» Exercise requirements
When you retype the entries, keep each one exact and leave out the pictures.
↓↓↓
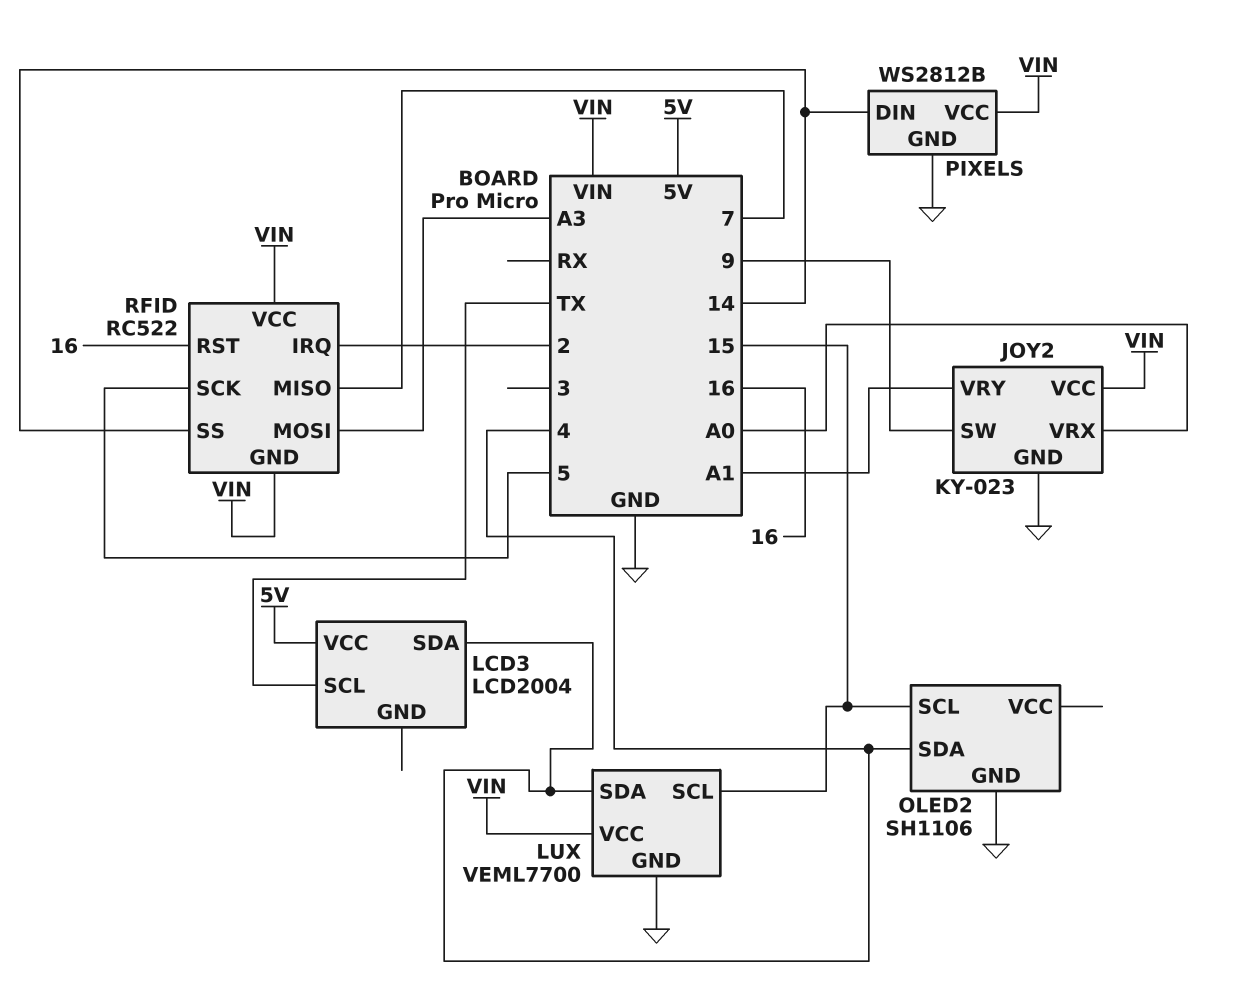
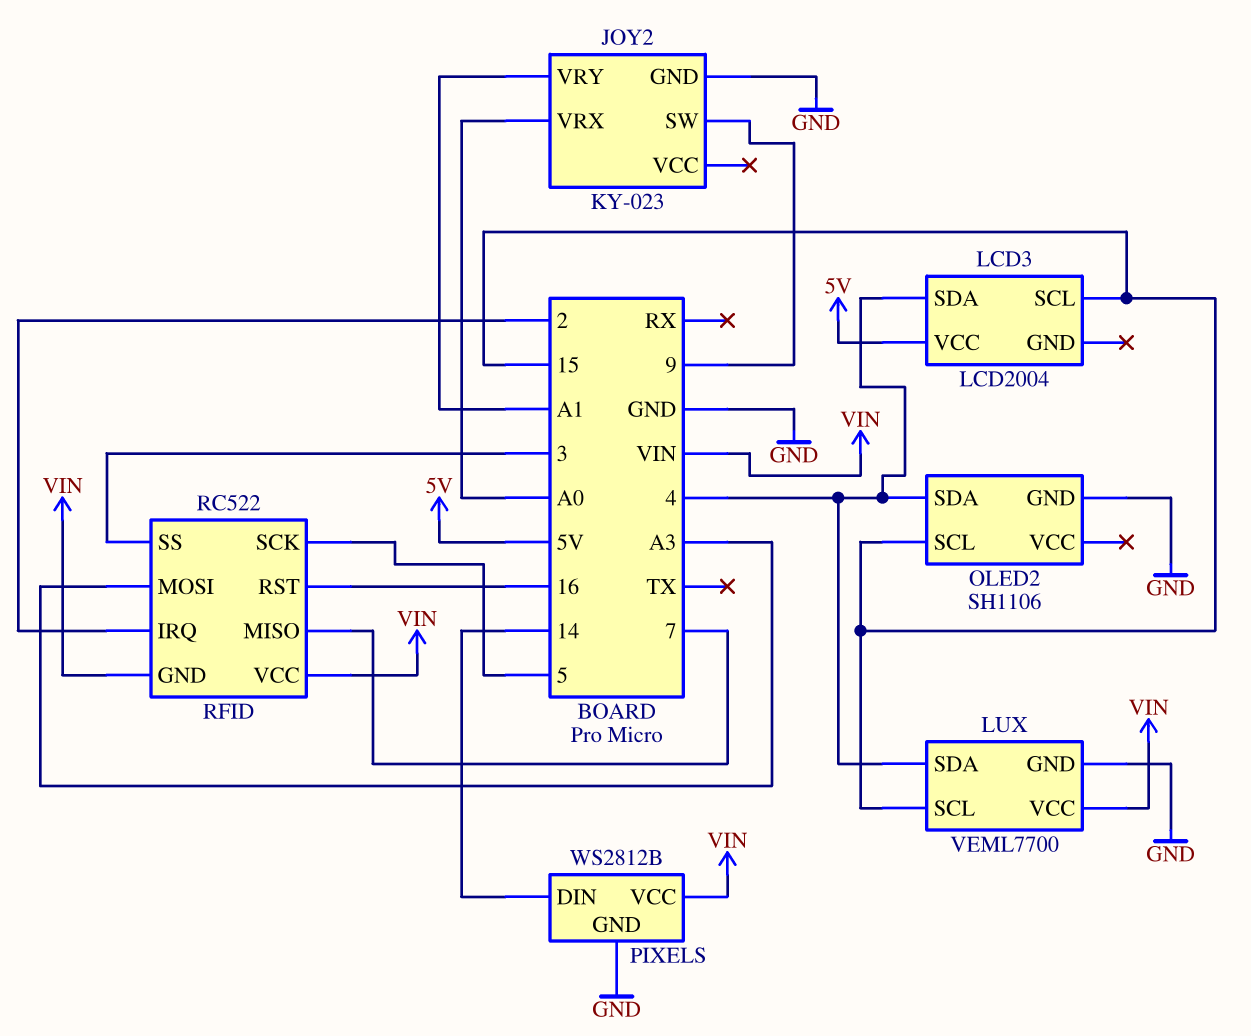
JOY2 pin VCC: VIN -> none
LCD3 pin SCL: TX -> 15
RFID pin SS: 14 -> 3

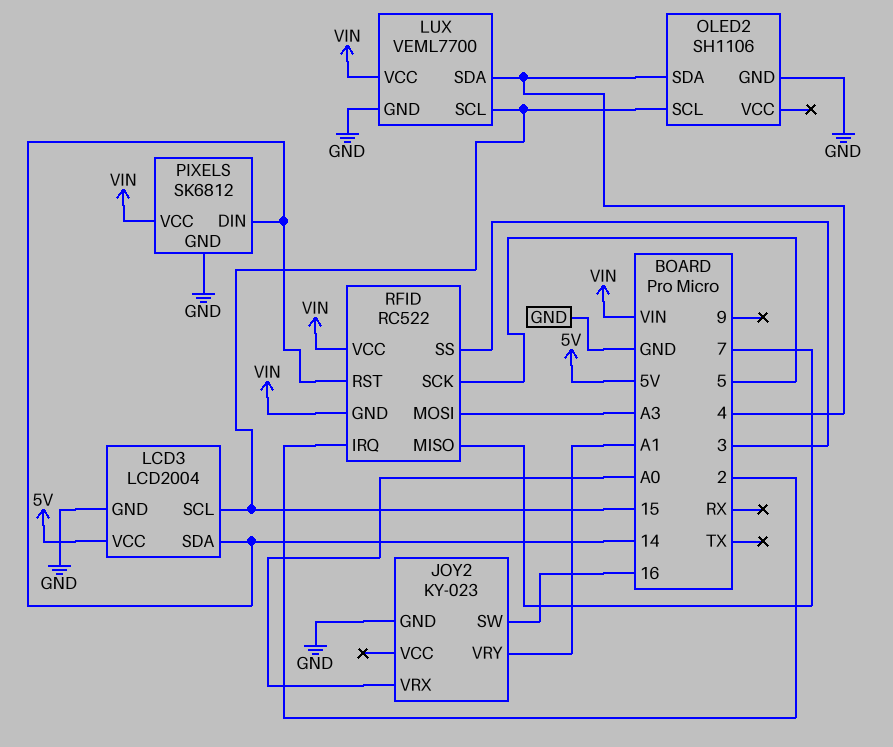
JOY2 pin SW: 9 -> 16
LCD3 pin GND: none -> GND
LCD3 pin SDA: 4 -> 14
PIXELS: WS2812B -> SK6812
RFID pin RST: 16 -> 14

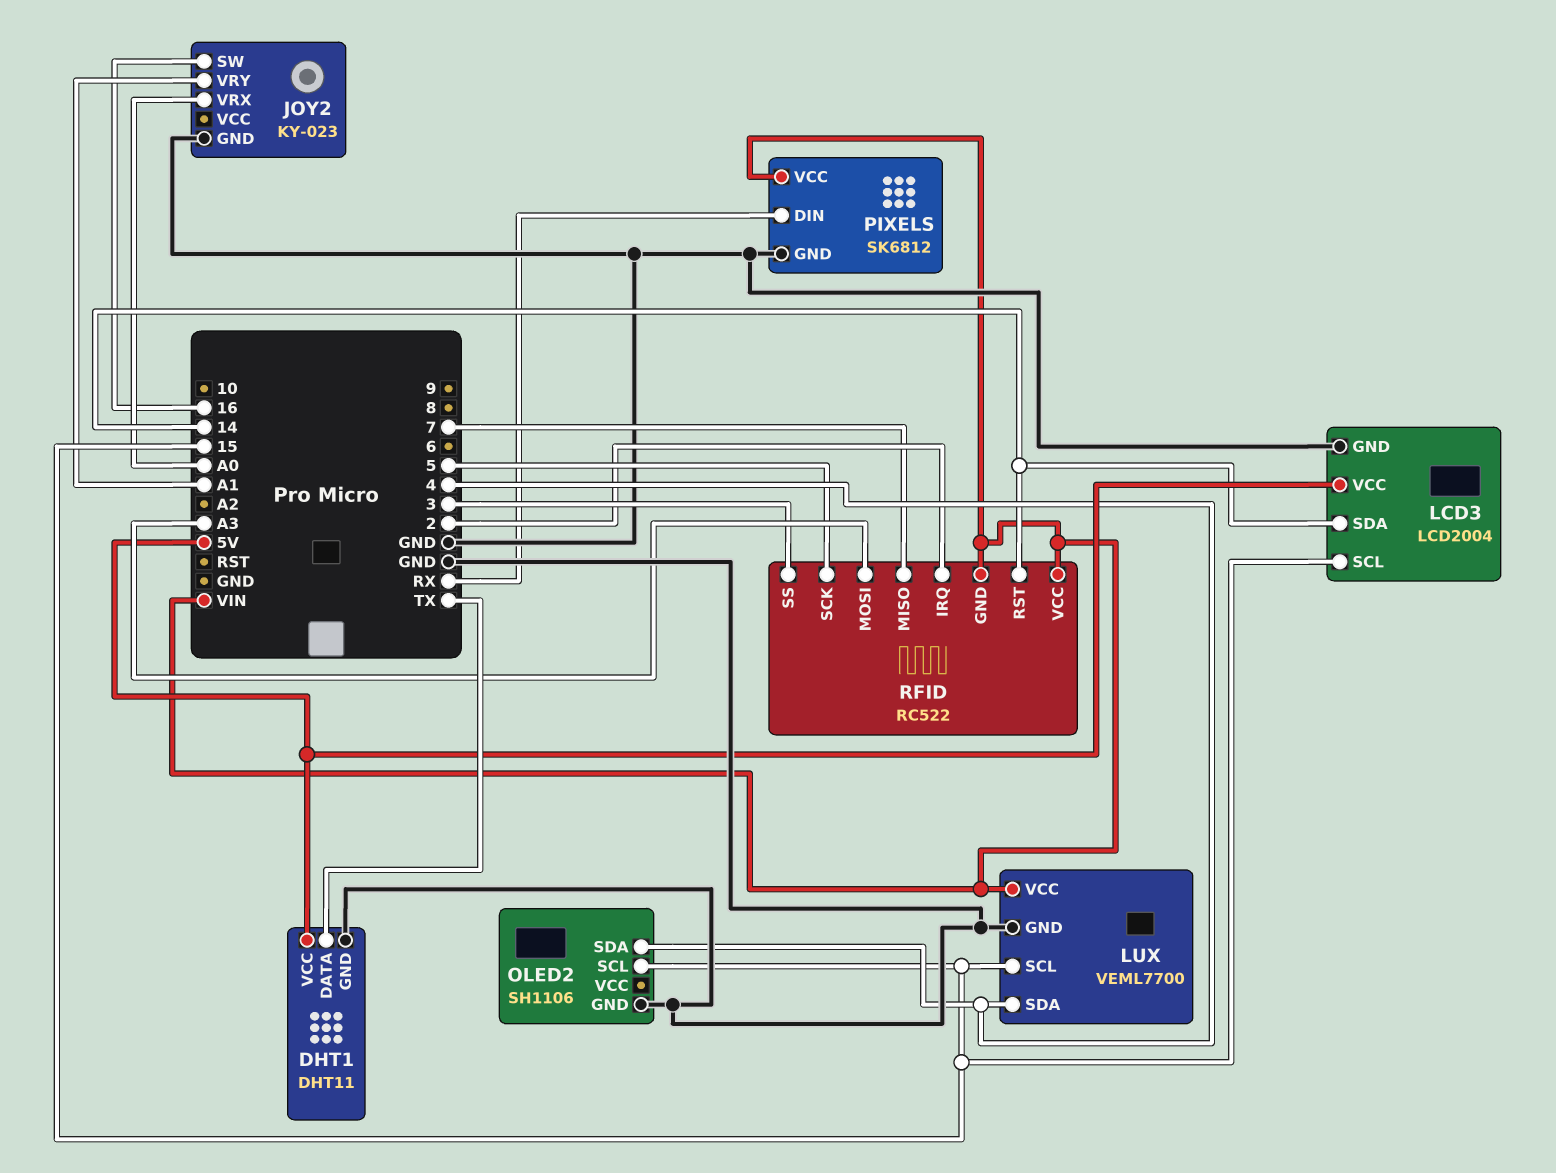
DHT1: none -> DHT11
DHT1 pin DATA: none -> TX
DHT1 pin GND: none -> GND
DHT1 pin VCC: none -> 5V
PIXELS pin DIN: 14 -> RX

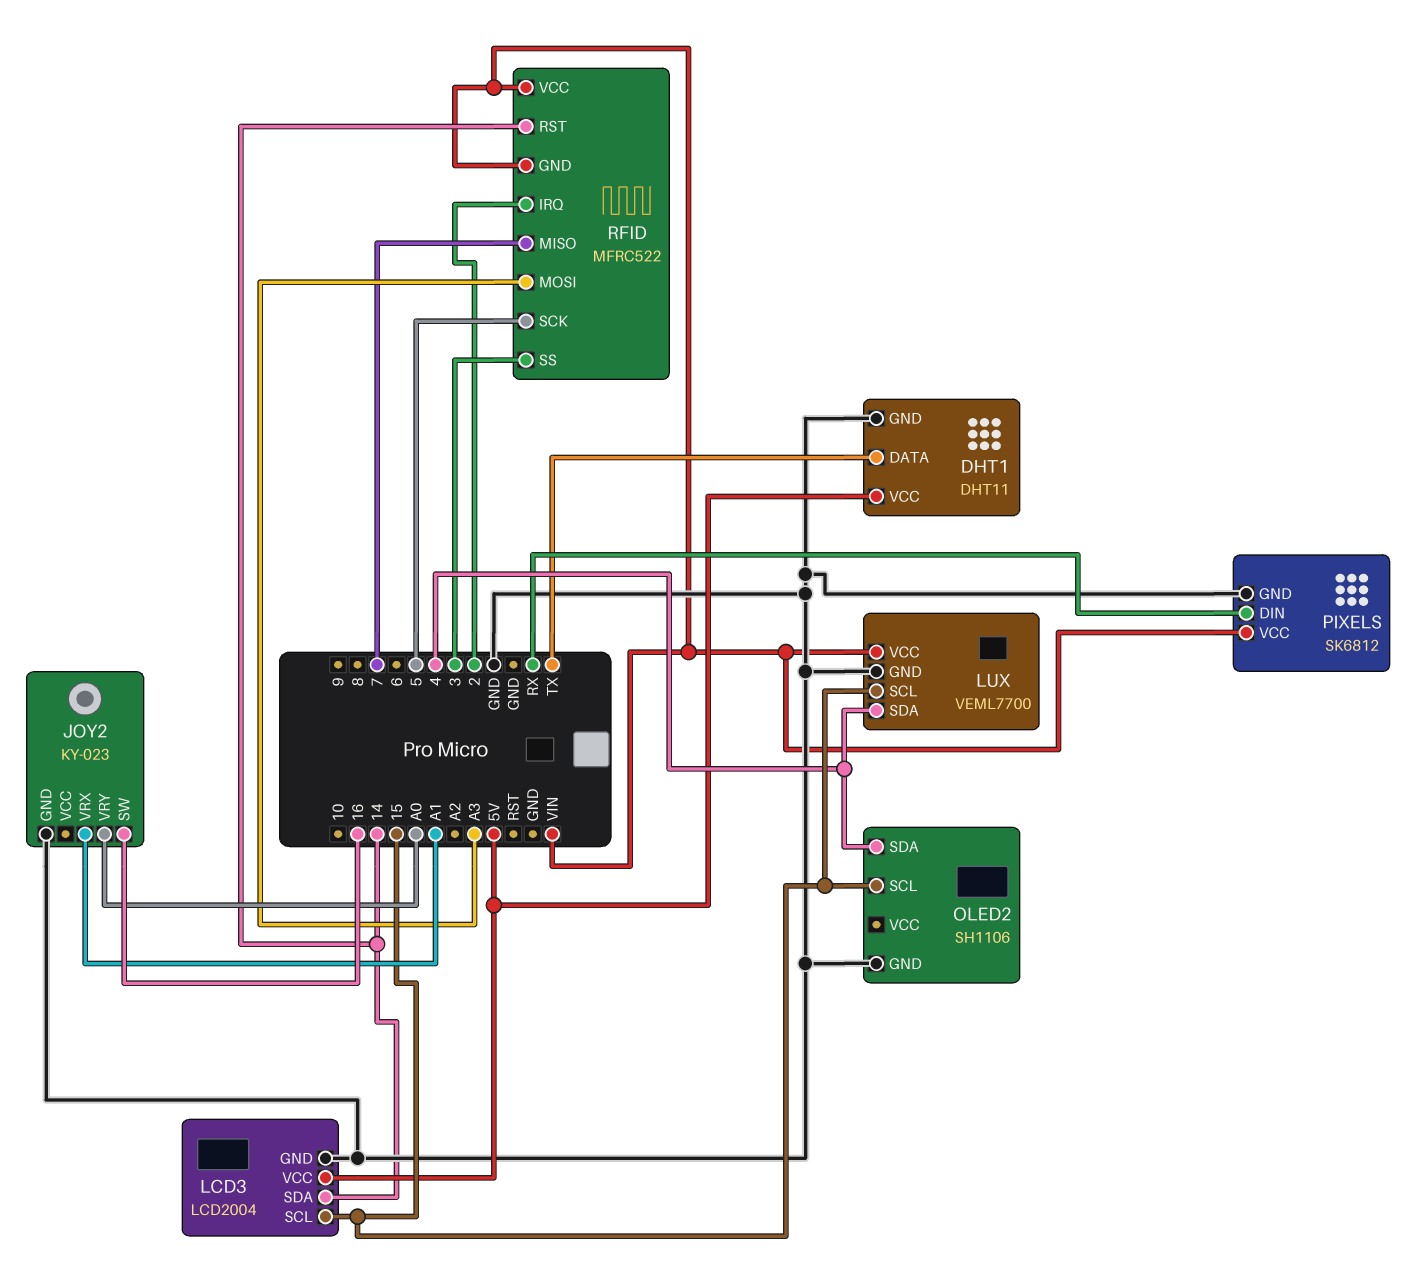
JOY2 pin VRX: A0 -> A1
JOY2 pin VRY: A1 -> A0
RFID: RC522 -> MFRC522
↑↑↑
» Solution to this task
JOY2 pin VCC: VIN -> none
LCD3 pin SCL: TX -> 15
RFID pin SS: 14 -> 3

JOY2 pin SW: 9 -> 16
LCD3 pin GND: none -> GND
LCD3 pin SDA: 4 -> 14
PIXELS: WS2812B -> SK6812
RFID pin RST: 16 -> 14

DHT1: none -> DHT11
DHT1 pin DATA: none -> TX
DHT1 pin GND: none -> GND
DHT1 pin VCC: none -> 5V
PIXELS pin DIN: 14 -> RX

JOY2 pin VRX: A0 -> A1
JOY2 pin VRY: A1 -> A0
RFID: RC522 -> MFRC522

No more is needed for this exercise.